* DIRECTIONS: State how many lines of the material contain the string "triangle", with case counting, and give only that number.

(Dataset excerpts)
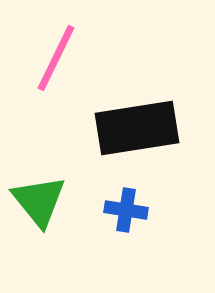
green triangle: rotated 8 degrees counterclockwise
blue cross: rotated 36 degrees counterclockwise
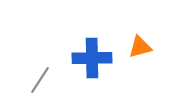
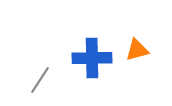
orange triangle: moved 3 px left, 3 px down
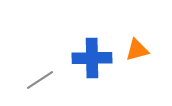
gray line: rotated 24 degrees clockwise
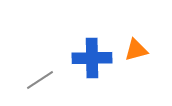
orange triangle: moved 1 px left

* TASK SOLUTION: 3